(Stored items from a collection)
-------

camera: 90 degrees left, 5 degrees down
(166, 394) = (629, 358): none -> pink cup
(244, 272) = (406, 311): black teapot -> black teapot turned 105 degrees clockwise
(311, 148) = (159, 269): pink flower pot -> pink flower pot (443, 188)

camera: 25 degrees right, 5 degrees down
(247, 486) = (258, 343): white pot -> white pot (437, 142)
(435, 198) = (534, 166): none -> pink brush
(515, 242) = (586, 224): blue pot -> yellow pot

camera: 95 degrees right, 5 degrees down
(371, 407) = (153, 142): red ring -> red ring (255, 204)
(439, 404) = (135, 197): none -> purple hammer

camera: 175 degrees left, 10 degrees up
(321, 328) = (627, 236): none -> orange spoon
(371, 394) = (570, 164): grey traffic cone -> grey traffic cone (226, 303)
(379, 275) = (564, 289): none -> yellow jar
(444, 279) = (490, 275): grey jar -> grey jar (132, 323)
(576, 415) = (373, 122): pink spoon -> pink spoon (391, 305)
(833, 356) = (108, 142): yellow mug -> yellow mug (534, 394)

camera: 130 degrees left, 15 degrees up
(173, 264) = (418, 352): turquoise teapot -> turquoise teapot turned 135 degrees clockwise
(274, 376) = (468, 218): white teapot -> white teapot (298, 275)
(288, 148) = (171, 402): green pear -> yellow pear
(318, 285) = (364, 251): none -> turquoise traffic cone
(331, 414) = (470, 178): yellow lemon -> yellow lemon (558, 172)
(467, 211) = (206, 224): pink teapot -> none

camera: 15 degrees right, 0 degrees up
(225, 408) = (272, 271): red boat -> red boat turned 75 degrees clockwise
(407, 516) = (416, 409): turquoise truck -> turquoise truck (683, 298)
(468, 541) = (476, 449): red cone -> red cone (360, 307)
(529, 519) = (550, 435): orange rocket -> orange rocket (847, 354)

-------

Please output each entry above exactly, leaving nothing out.

camera: 90 degrees left, 5 degrees down
(166, 394) = (629, 358): none -> pink cup
(244, 272) = (406, 311): black teapot -> black teapot turned 105 degrees clockwise
(311, 148) = (159, 269): pink flower pot -> pink flower pot (443, 188)

camera: 25 degrees right, 5 degrees down
(247, 486) = (258, 343): white pot -> white pot (437, 142)
(435, 198) = (534, 166): none -> pink brush
(515, 242) = (586, 224): blue pot -> yellow pot

camera: 95 degrees right, 5 degrees down
(371, 407) = (153, 142): red ring -> red ring (255, 204)
(439, 404) = (135, 197): none -> purple hammer

camera: 175 degrees left, 10 degrees up
(321, 328) = (627, 236): none -> orange spoon
(371, 394) = (570, 164): grey traffic cone -> grey traffic cone (226, 303)
(379, 275) = (564, 289): none -> yellow jar
(444, 279) = (490, 275): grey jar -> grey jar (132, 323)
(576, 415) = (373, 122): pink spoon -> pink spoon (391, 305)
(833, 356) = (108, 142): yellow mug -> yellow mug (534, 394)

camera: 130 degrees left, 15 degrees up
(173, 264) = (418, 352): turquoise teapot -> turquoise teapot turned 135 degrees clockwise
(274, 376) = (468, 218): white teapot -> white teapot (298, 275)
(288, 148) = (171, 402): green pear -> yellow pear
(318, 285) = (364, 251): none -> turquoise traffic cone
(331, 414) = (470, 178): yellow lemon -> yellow lemon (558, 172)
(467, 211) = (206, 224): pink teapot -> none

camera: 15 degrees right, 0 degrees up
(225, 408) = (272, 271): red boat -> red boat turned 75 degrees clockwise
(407, 516) = (416, 409): turquoise truck -> turquoise truck (683, 298)
(468, 541) = (476, 449): red cone -> red cone (360, 307)
(529, 519) = (550, 435): orange rocket -> orange rocket (847, 354)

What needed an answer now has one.